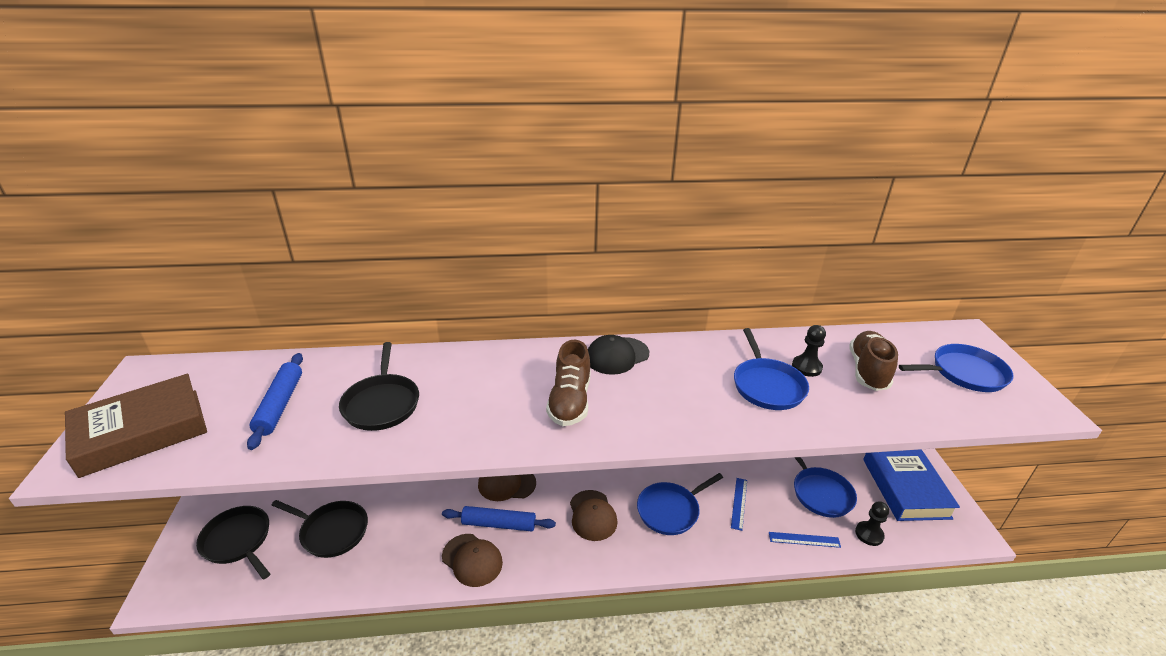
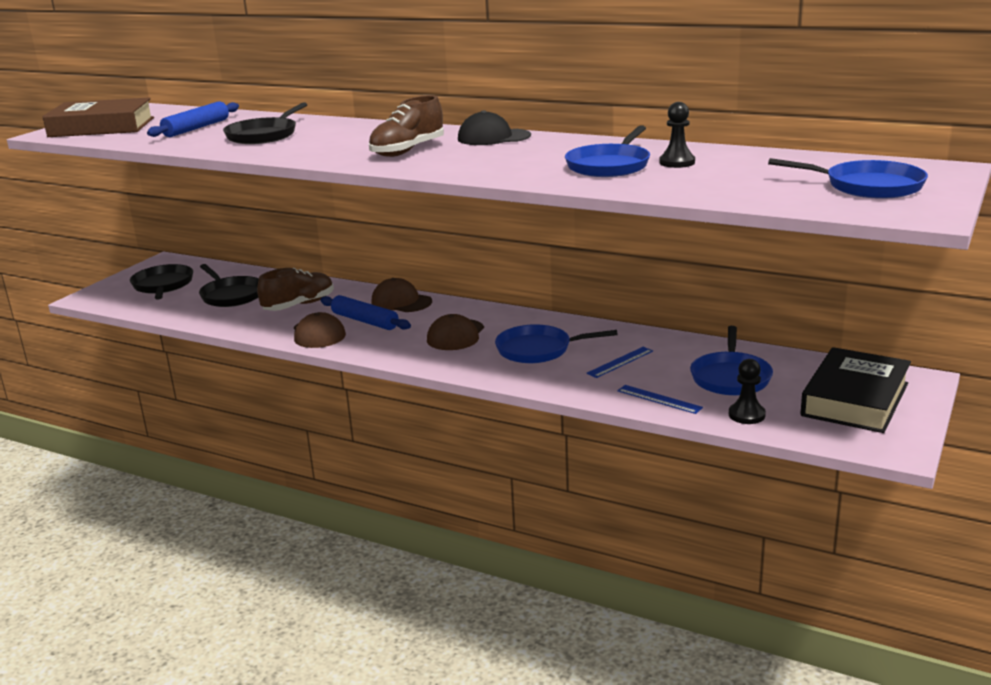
camera: 35 degrees right, 10 degrees down
brown shoe [849,331,898,391] -> brown shoe moved to [257,268,334,311]
blue book [863,449,960,521] -> black book [800,347,911,433]

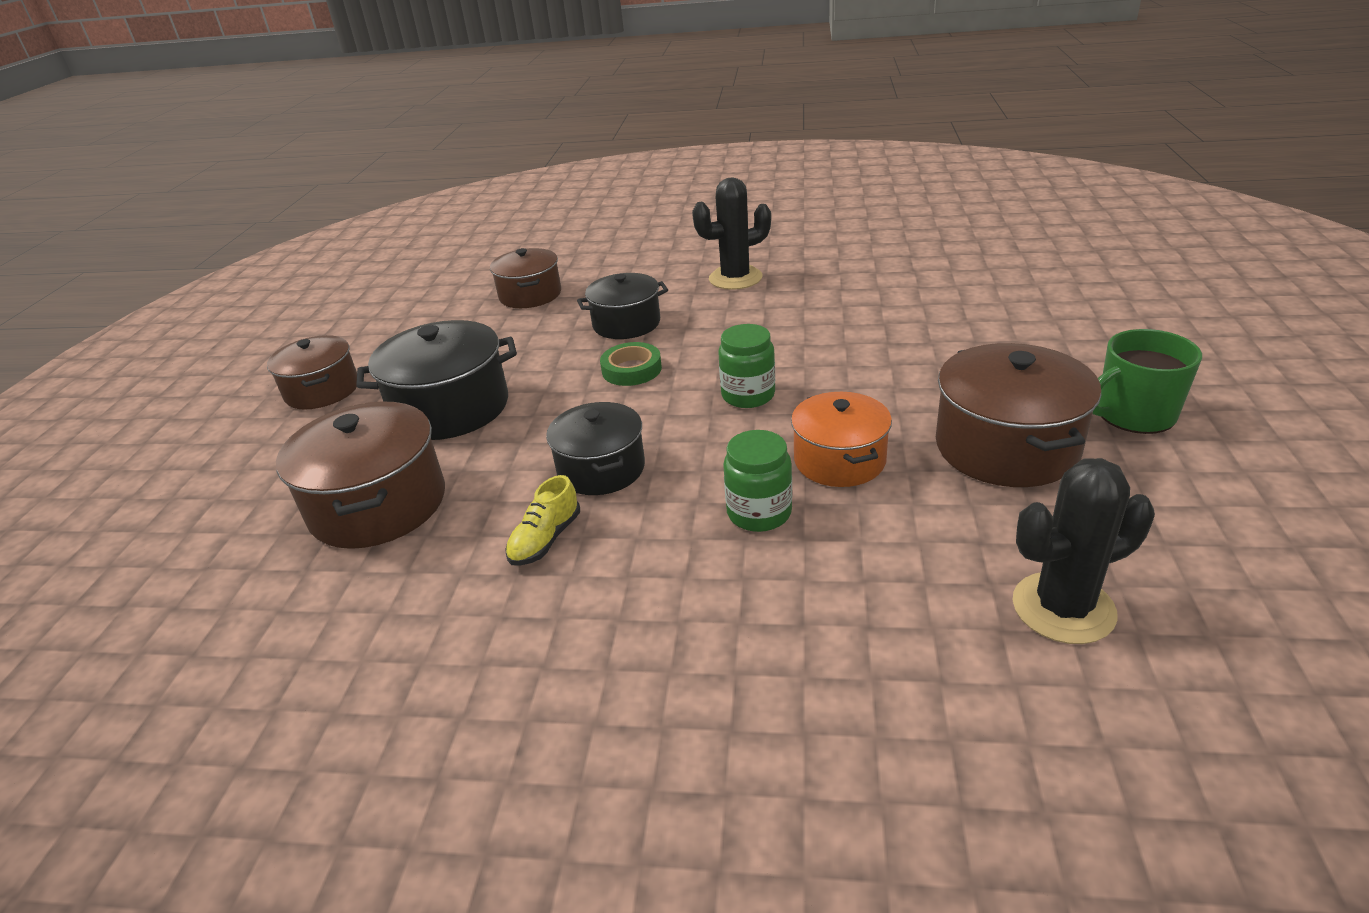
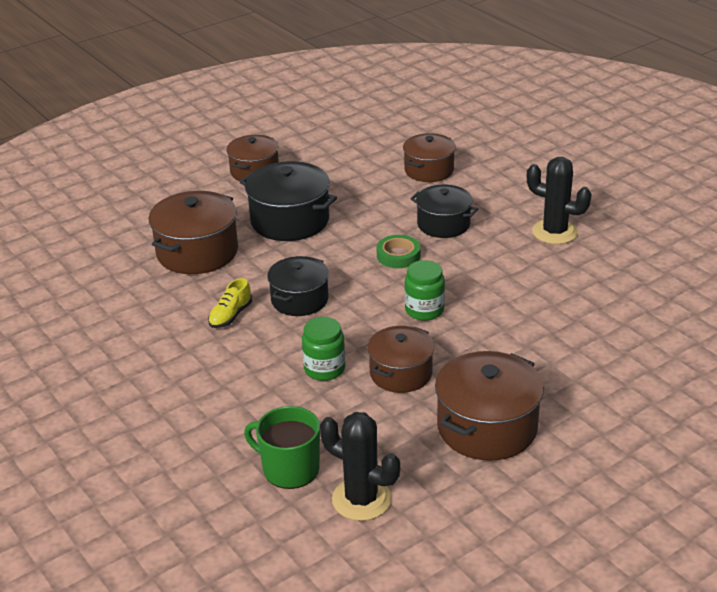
camera: 45 degrees right, 0 degrees up
yellow shoe [505,475,580,566] -> yellow shoe turned 45 degrees counterclockwise [208,278,252,328]
orange pot [791,392,892,487] -> brown pot [367,326,434,393]
green mug [1093,329,1202,434] -> green mug moved to [244,406,320,489]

> _Problem requirements_
Count each line above where the string "brown" occurs. Give the number only.

> _Solution_
2